| WHAT YOU WILL DO |
Pull every line of the entries that has the word "niebieski".

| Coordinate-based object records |
· · · ·

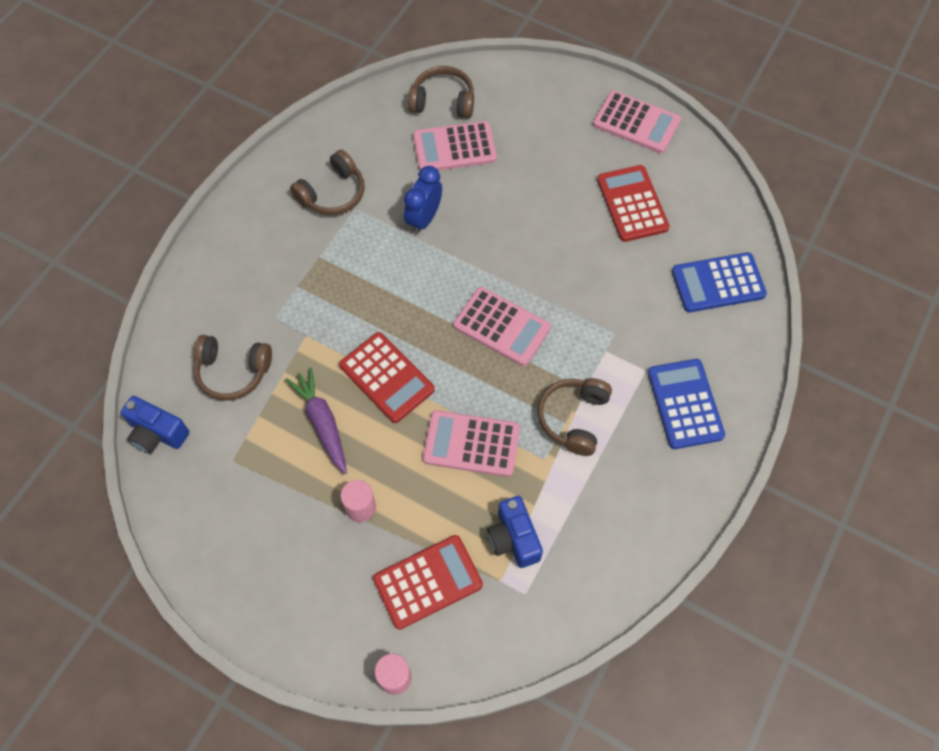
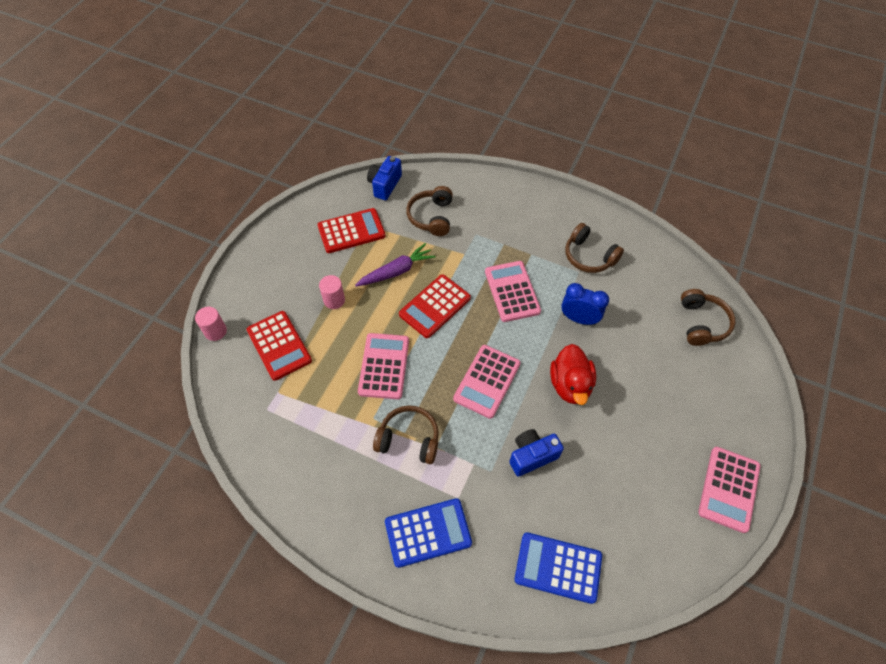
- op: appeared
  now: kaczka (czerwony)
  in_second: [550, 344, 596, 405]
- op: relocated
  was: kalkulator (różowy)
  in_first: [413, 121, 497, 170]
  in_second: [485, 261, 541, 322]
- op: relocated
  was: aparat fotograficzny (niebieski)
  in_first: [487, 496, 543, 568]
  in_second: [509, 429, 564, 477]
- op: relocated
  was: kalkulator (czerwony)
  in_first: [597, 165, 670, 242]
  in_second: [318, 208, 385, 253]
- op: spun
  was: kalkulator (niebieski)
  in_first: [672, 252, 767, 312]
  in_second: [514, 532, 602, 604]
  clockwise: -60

· · · ·

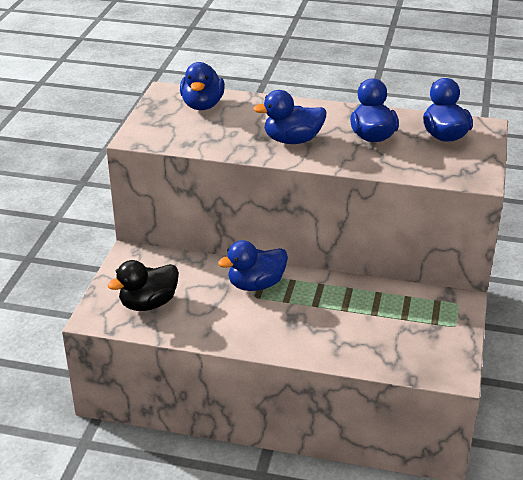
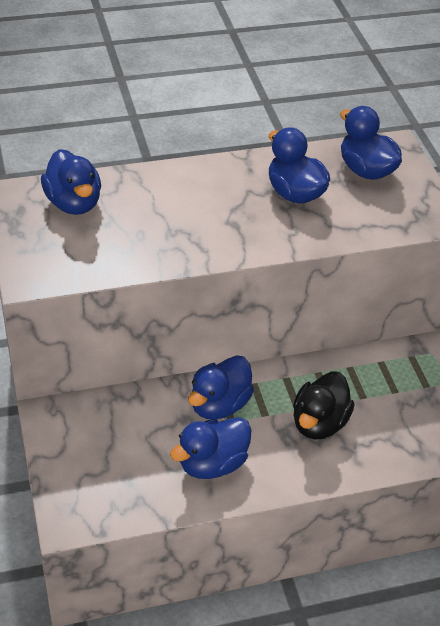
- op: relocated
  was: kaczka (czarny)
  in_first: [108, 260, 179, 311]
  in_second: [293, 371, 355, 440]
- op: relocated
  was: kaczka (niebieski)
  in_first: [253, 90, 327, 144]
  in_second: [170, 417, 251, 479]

· · · ·

| TASK OUTPUT |
  was: aparat fotograficzny (niebieski)
  was: kalkulator (niebieski)
  was: kaczka (niebieski)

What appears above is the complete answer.